Copy the lines of the entries exactly, from the opening one to the one holding "J3 pin 2: 0V -> NET5", and leave out everything after.

* * * * *

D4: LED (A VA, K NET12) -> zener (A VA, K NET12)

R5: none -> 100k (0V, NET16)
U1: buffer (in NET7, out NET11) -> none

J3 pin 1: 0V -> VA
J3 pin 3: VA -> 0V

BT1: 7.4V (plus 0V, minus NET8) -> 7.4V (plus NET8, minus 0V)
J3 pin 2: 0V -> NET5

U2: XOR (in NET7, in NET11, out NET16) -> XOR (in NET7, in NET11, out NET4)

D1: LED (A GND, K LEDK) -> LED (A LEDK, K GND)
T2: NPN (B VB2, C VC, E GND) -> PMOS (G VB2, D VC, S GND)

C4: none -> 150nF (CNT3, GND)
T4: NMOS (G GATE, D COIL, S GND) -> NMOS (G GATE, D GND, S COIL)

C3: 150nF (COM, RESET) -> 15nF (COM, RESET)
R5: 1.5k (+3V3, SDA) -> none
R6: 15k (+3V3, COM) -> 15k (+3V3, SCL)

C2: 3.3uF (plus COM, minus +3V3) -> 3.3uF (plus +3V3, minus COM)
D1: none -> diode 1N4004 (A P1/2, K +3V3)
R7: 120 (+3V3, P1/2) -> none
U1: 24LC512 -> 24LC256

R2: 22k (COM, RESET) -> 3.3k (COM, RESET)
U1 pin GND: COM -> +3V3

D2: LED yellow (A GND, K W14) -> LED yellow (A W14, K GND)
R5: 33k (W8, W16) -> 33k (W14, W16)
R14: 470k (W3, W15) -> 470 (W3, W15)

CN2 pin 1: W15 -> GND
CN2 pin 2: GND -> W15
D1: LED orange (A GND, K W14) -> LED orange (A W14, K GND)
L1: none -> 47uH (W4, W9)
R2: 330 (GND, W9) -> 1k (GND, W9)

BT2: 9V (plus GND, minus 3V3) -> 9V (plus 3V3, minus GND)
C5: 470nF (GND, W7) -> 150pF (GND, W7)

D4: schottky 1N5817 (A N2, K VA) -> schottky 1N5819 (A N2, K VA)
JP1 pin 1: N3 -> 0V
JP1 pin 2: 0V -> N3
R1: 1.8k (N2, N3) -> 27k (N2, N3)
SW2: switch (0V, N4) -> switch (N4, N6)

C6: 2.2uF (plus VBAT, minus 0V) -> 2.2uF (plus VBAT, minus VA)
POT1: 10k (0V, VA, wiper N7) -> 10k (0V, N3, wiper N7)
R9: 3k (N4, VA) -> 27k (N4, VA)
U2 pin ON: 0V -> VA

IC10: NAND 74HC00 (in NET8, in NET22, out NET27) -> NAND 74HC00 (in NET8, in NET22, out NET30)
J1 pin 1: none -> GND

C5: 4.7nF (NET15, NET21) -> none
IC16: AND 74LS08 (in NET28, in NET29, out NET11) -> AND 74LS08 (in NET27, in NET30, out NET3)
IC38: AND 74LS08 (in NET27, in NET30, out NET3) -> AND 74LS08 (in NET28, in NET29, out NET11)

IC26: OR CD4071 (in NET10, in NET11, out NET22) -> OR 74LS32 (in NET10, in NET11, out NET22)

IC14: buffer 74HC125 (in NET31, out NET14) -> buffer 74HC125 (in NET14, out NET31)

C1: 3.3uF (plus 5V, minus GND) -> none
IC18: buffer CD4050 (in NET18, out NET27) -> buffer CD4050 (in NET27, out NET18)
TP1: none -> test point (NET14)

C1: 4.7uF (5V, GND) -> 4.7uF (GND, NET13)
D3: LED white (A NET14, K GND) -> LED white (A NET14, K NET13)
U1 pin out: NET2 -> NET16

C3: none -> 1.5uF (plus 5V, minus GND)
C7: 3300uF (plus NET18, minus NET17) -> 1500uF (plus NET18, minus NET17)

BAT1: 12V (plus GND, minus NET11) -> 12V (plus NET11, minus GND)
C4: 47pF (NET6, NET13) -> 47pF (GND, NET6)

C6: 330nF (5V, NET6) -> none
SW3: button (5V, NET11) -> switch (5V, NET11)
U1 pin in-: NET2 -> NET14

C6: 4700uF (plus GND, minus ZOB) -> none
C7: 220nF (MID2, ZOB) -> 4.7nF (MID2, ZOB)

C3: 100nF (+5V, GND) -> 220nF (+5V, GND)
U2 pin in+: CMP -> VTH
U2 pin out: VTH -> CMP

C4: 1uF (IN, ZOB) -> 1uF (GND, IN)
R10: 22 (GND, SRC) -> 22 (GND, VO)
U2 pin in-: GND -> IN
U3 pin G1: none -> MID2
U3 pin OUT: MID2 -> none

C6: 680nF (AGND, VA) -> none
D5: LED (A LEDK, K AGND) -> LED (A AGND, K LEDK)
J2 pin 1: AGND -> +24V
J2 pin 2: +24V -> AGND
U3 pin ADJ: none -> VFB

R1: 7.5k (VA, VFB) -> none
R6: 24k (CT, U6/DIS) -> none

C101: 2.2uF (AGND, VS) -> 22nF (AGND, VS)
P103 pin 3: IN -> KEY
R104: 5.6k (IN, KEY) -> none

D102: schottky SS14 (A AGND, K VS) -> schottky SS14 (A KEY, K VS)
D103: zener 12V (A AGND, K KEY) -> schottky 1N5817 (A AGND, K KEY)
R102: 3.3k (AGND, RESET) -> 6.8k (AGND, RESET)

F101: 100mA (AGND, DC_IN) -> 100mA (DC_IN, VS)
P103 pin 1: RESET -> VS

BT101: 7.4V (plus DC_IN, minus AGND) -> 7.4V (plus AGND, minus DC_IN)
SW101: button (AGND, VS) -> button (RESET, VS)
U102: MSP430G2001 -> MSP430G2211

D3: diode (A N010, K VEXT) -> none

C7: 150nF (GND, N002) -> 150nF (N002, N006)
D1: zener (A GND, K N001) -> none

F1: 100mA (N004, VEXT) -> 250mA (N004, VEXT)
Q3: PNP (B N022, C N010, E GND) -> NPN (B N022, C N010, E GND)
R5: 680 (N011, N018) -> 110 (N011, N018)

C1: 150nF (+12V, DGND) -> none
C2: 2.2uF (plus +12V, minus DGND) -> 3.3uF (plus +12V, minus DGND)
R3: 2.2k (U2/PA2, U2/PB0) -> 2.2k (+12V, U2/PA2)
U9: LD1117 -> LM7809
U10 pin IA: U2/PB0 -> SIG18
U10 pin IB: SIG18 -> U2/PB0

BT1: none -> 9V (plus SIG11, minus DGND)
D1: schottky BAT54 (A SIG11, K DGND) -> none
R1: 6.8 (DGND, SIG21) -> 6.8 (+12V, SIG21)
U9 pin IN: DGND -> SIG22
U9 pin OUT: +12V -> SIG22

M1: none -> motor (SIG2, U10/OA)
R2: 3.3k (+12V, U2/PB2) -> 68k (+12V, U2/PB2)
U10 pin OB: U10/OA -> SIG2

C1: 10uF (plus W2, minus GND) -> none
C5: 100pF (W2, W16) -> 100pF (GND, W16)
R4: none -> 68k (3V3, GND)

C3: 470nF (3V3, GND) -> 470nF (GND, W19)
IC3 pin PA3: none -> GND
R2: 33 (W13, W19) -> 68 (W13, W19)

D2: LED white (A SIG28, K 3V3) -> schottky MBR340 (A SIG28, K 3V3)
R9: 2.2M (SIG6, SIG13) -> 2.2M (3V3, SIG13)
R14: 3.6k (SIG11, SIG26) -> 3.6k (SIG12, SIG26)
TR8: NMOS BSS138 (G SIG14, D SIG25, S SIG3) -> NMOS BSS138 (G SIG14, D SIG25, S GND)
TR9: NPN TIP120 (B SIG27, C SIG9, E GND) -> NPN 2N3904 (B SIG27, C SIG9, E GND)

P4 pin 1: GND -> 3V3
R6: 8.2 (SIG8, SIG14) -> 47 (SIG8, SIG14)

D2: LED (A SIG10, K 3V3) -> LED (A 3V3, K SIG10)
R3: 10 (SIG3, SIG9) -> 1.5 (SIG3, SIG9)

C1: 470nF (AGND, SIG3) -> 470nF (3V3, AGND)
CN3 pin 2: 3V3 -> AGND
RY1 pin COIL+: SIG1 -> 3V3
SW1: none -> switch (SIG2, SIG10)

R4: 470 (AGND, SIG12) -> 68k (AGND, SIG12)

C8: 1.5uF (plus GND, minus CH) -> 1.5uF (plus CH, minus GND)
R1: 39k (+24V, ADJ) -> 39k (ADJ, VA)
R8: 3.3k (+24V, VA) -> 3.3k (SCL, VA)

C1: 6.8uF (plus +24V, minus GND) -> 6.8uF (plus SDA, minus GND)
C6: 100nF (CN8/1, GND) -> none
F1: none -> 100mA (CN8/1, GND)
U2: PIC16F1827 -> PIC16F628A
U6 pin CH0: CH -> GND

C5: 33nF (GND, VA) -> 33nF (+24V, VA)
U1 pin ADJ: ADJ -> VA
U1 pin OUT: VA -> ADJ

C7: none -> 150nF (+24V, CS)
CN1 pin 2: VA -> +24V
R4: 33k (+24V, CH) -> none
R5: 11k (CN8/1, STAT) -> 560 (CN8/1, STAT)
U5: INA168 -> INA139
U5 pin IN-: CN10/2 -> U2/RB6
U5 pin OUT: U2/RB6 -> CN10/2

* * * * *

**ANSWER FOR THIS EXERCISE:**
D4: LED (A VA, K NET12) -> zener (A VA, K NET12)

R5: none -> 100k (0V, NET16)
U1: buffer (in NET7, out NET11) -> none

J3 pin 1: 0V -> VA
J3 pin 3: VA -> 0V

BT1: 7.4V (plus 0V, minus NET8) -> 7.4V (plus NET8, minus 0V)
J3 pin 2: 0V -> NET5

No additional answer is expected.